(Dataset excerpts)
↓

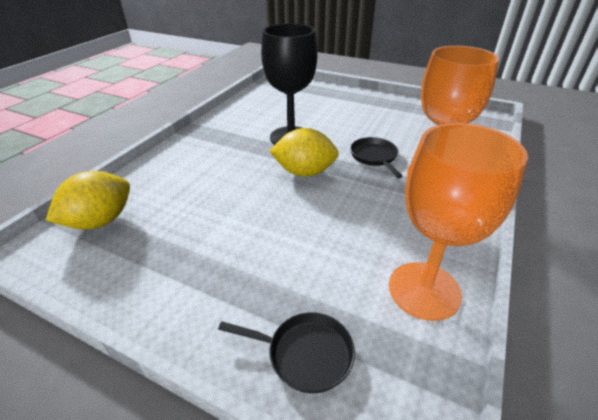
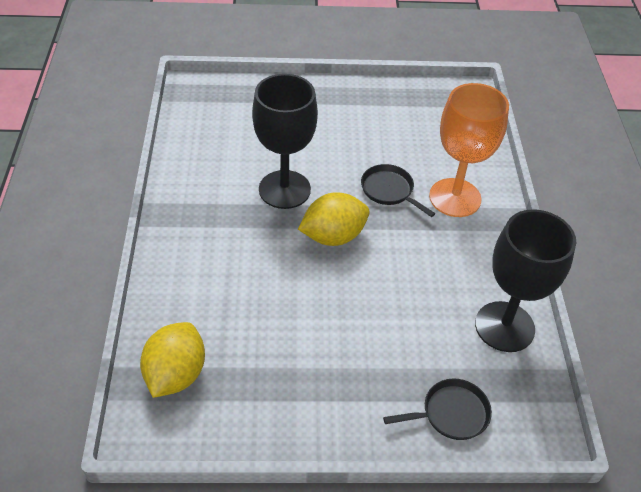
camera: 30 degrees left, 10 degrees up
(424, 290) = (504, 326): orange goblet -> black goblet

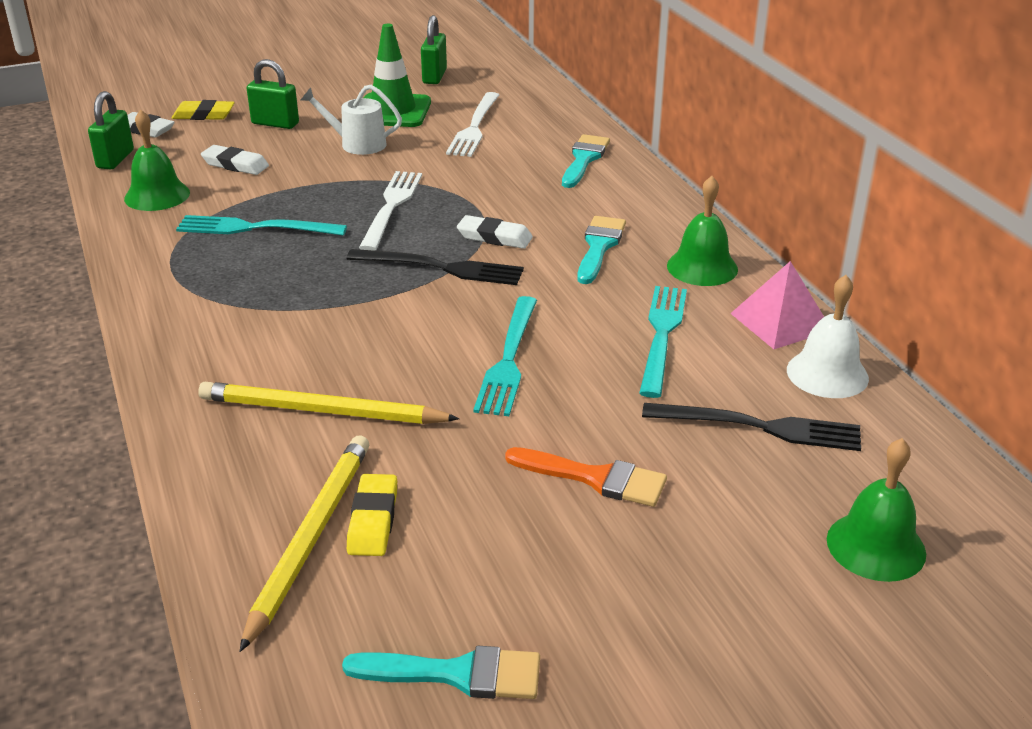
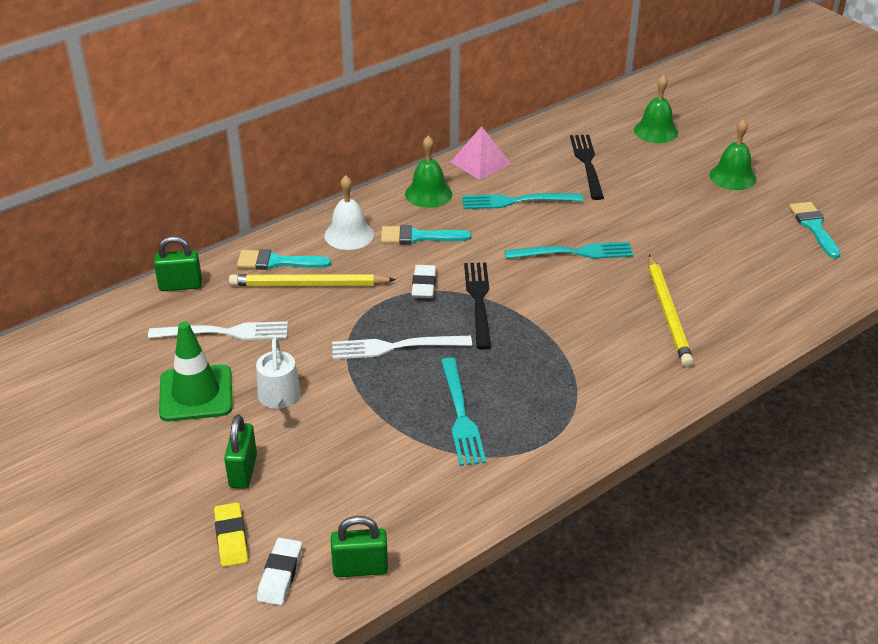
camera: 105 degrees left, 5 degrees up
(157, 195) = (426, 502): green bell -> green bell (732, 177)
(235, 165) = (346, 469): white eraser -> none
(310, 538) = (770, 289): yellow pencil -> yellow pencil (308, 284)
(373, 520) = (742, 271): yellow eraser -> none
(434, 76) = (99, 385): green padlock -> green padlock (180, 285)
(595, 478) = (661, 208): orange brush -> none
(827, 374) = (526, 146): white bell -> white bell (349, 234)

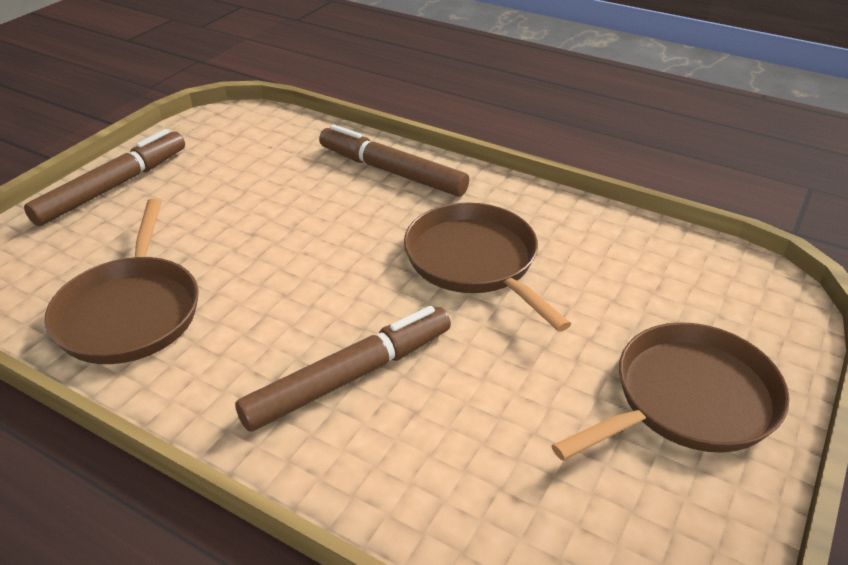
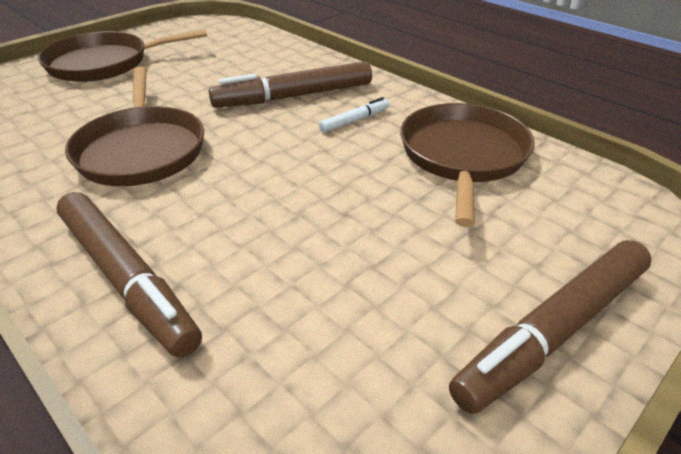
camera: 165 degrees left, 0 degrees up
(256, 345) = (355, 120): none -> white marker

↑

Could you return every line from the entries above in which the string "white" occurs?

- _Answer section_
(235, 165) = (346, 469): white eraser -> none
(827, 374) = (526, 146): white bell -> white bell (349, 234)
(256, 345) = (355, 120): none -> white marker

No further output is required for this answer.